Using the records below, output the stretch that opens with the line containing "camera: 95 degrees right, 20 degrees up" and closes with the line containing "(724, 221) = (625, 648): brown", exactly and including both lines, with nothing more.
Data listing section start
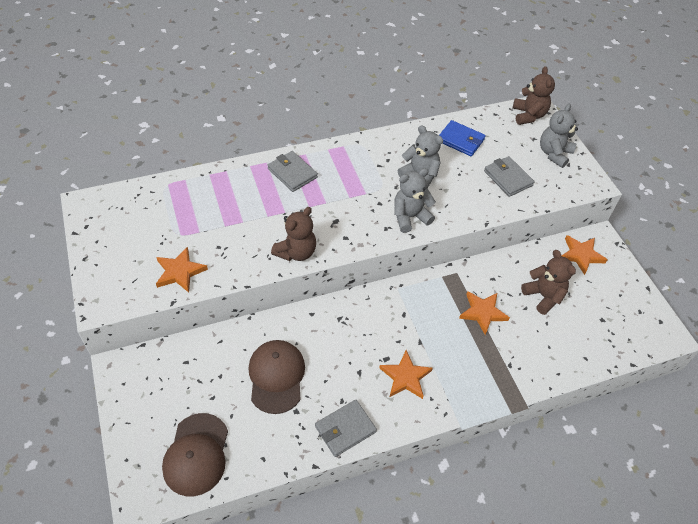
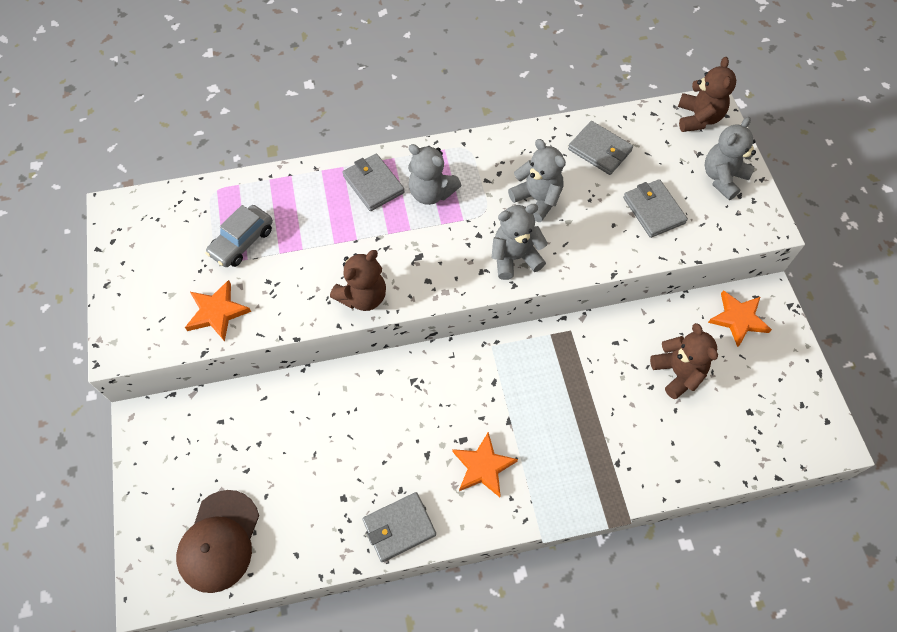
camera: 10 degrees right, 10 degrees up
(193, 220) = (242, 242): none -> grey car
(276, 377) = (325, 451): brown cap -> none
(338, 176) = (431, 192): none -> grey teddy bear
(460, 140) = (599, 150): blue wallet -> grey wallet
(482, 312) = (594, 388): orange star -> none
Data listing section end
Data listing section start
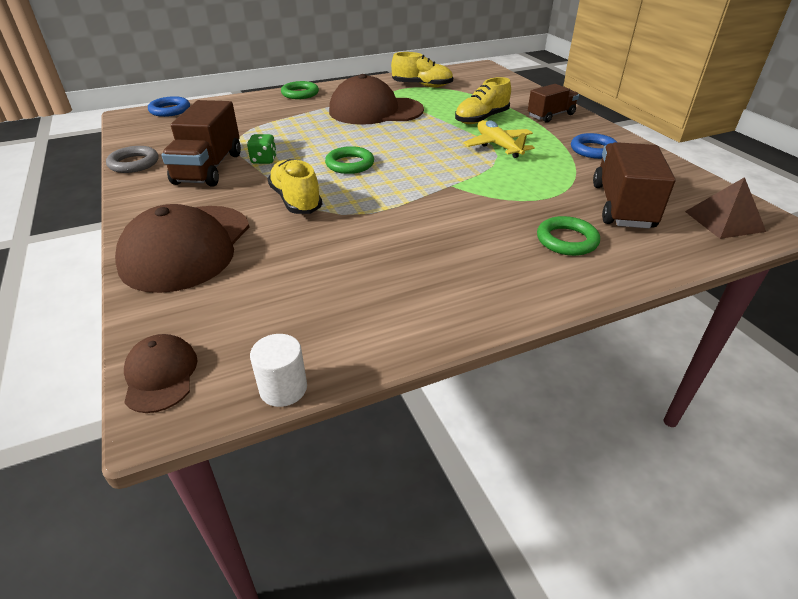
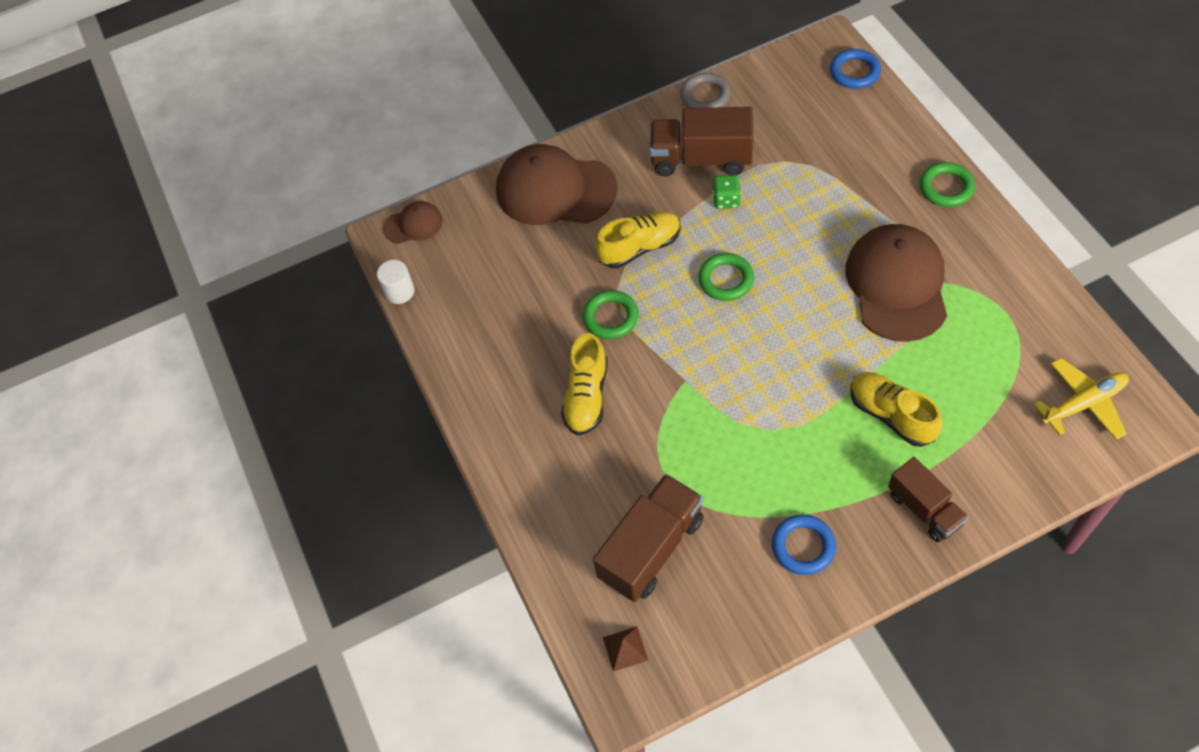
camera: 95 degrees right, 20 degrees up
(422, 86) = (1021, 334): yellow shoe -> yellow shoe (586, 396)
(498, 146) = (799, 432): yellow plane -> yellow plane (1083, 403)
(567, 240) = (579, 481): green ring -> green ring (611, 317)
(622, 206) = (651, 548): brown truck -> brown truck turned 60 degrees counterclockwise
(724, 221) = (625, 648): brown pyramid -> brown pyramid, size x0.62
Data listing section end
▶ _Reply_
camera: 95 degrees right, 20 degrees up
(422, 86) = (1021, 334): yellow shoe -> yellow shoe (586, 396)
(498, 146) = (799, 432): yellow plane -> yellow plane (1083, 403)
(567, 240) = (579, 481): green ring -> green ring (611, 317)
(622, 206) = (651, 548): brown truck -> brown truck turned 60 degrees counterclockwise
(724, 221) = (625, 648): brown pyramid -> brown pyramid, size x0.62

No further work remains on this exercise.